### Problem description
Please report every line in the entries that contains the string "white".
◇ ◇ ◇ ◇
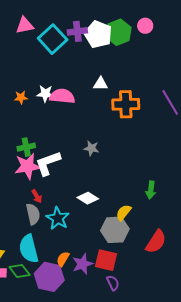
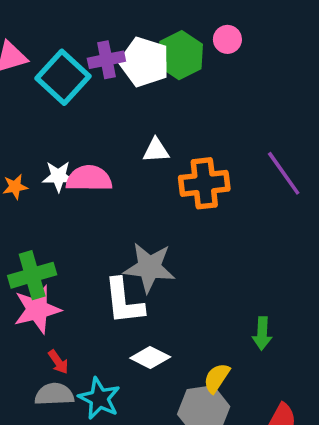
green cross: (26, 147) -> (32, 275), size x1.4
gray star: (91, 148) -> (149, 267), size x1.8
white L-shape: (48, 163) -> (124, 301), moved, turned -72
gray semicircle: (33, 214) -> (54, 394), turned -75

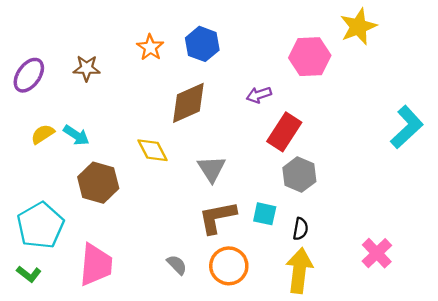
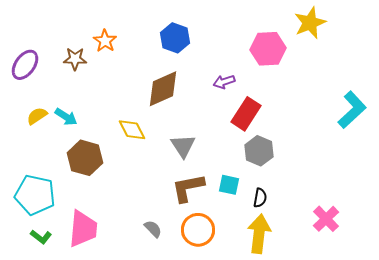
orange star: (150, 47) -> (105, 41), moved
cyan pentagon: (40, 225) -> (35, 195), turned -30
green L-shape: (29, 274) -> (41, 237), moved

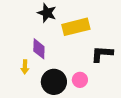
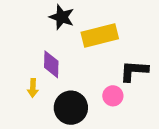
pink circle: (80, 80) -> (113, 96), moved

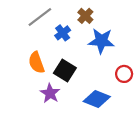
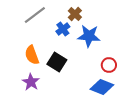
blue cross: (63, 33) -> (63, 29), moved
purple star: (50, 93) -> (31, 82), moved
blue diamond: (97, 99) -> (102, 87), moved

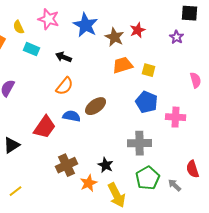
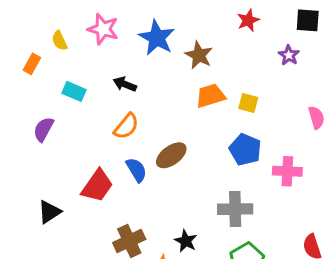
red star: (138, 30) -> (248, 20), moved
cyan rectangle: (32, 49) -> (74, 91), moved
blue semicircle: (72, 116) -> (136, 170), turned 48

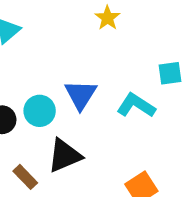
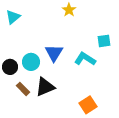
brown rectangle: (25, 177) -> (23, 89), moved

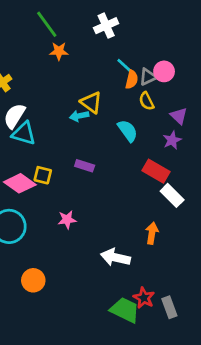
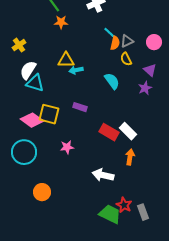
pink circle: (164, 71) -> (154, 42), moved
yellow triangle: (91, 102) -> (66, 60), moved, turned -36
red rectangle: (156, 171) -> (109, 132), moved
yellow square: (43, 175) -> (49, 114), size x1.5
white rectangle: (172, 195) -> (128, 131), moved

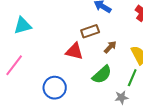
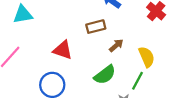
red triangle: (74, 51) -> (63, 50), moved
◇ ◇ ◇ ◇
### Solution below
white L-shape: (48, 163) -> (124, 301), moved, turned -72
white rectangle: (172, 195) -> (128, 131), moved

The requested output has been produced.